INSTRUCTIONS TO FOLLOW |
The material below holds pictures; leave them out and reproduce exactly the lines from the one with "ash-grey (no. 1" through the one with "teal (no. 1", inclusive.

LISTED RECORDS |
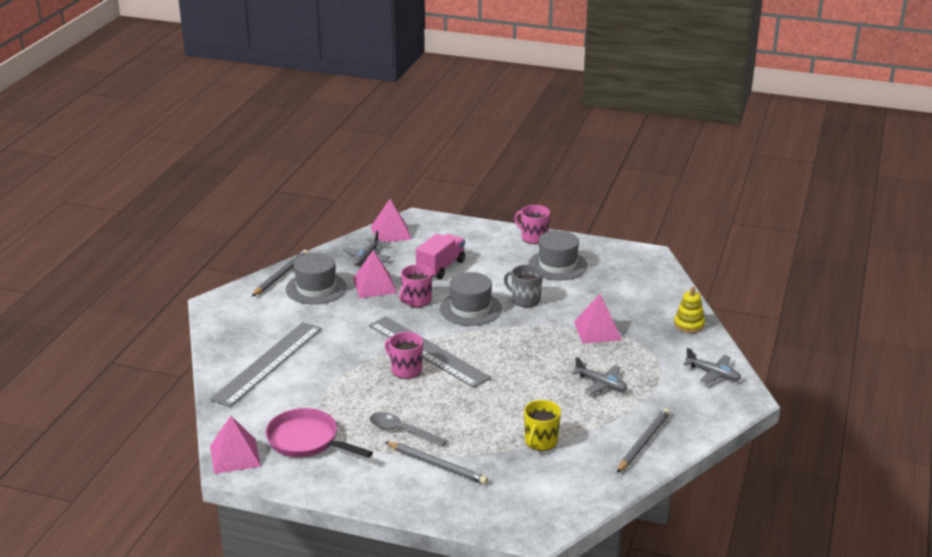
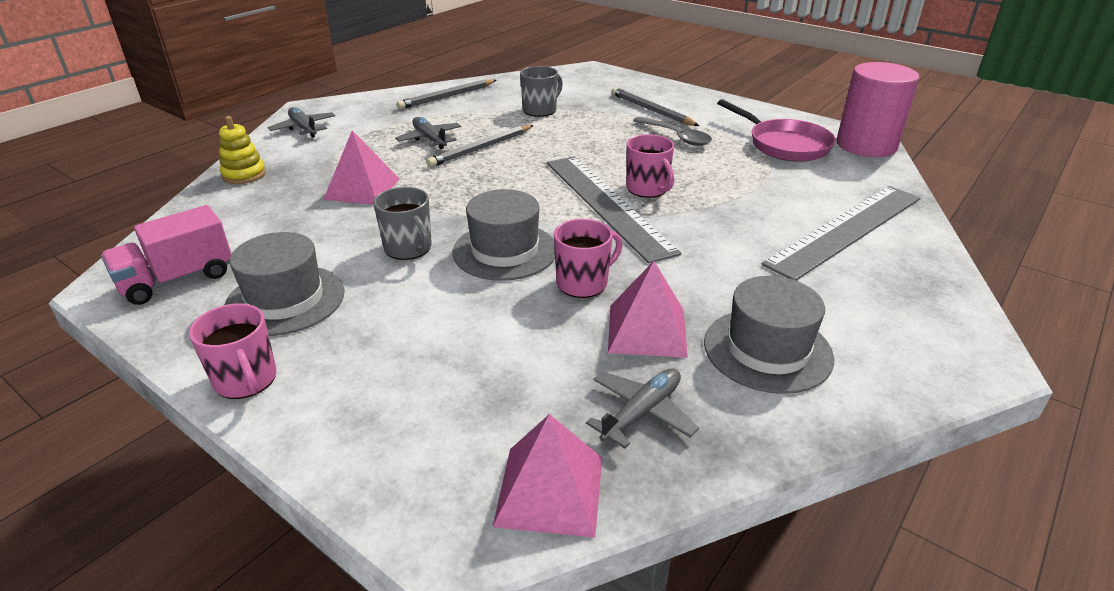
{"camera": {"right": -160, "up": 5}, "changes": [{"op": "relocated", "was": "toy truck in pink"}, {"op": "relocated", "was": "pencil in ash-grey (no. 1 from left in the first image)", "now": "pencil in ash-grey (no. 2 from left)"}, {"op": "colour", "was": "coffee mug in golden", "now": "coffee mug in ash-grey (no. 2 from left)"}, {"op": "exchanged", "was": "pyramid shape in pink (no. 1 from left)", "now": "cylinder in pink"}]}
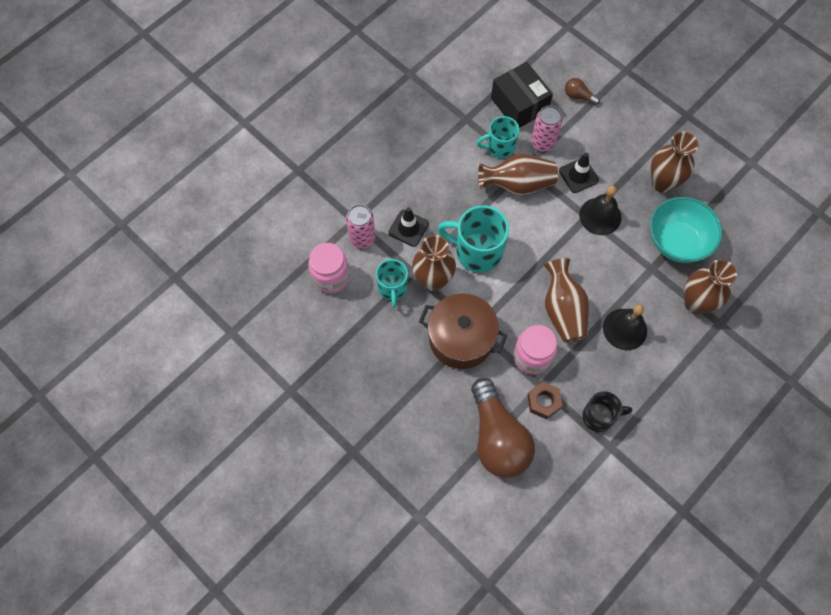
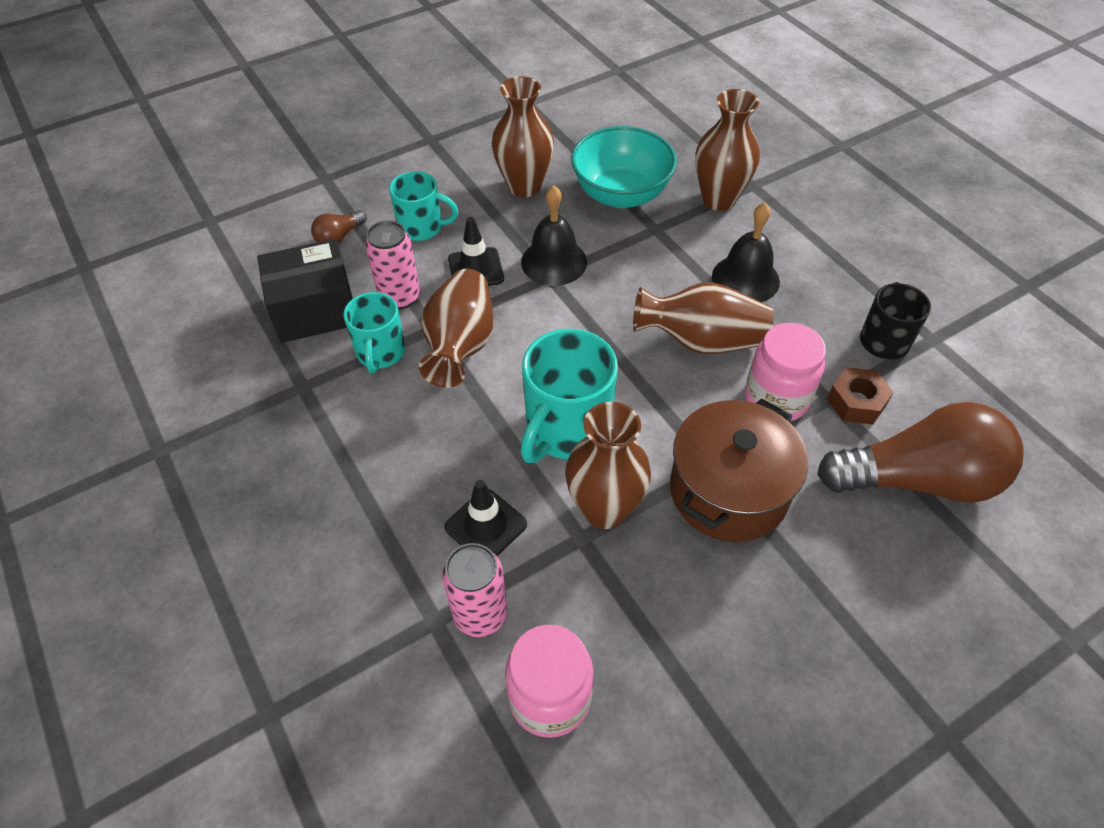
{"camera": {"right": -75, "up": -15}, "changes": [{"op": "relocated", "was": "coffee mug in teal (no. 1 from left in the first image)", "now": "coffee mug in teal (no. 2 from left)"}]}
==
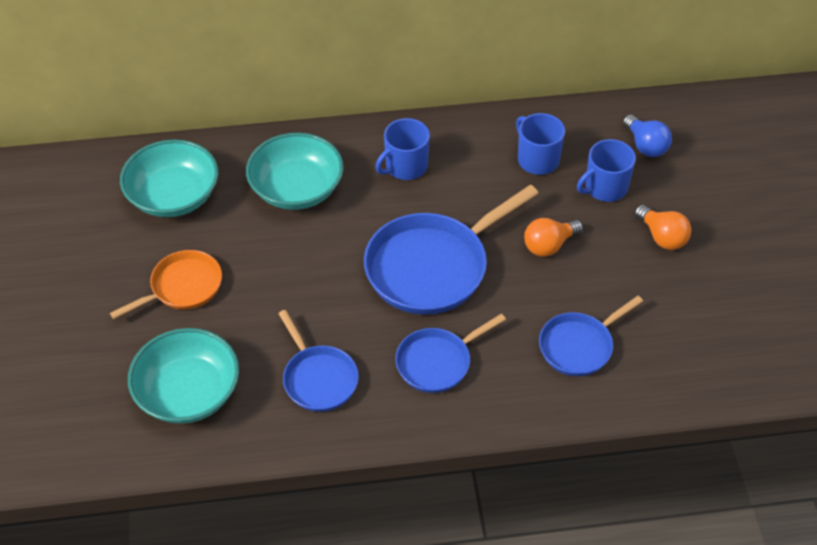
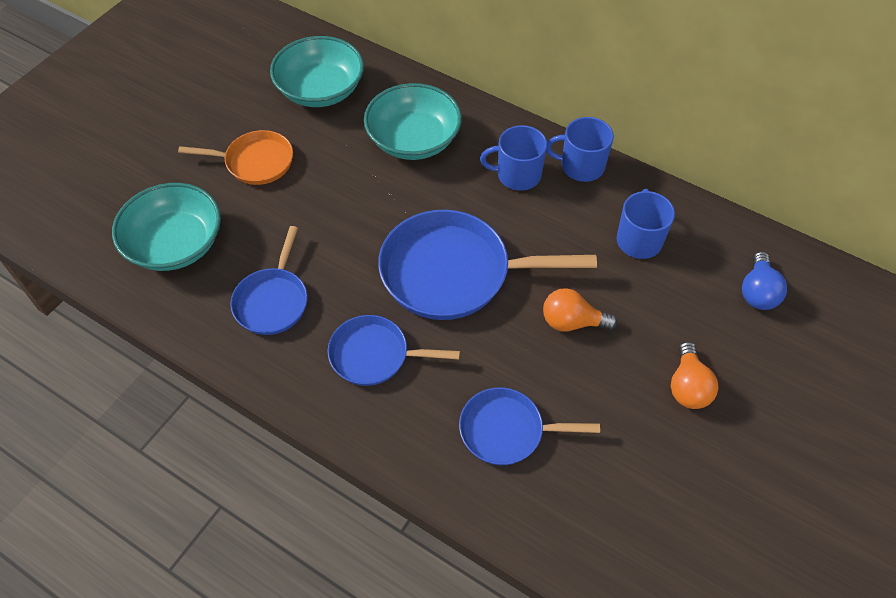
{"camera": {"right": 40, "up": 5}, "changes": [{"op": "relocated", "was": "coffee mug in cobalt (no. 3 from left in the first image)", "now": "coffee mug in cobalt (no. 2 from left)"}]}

EXERCISE ANSWER |
{"camera": {"right": -160, "up": 5}, "changes": [{"op": "relocated", "was": "toy truck in pink"}, {"op": "relocated", "was": "pencil in ash-grey (no. 1 from left in the first image)", "now": "pencil in ash-grey (no. 2 from left)"}, {"op": "colour", "was": "coffee mug in golden", "now": "coffee mug in ash-grey (no. 2 from left)"}, {"op": "exchanged", "was": "pyramid shape in pink (no. 1 from left)", "now": "cylinder in pink"}]}
{"camera": {"right": -75, "up": -15}, "changes": [{"op": "relocated", "was": "coffee mug in teal (no. 1 from left in the first image)", "now": "coffee mug in teal (no. 2 from left)"}]}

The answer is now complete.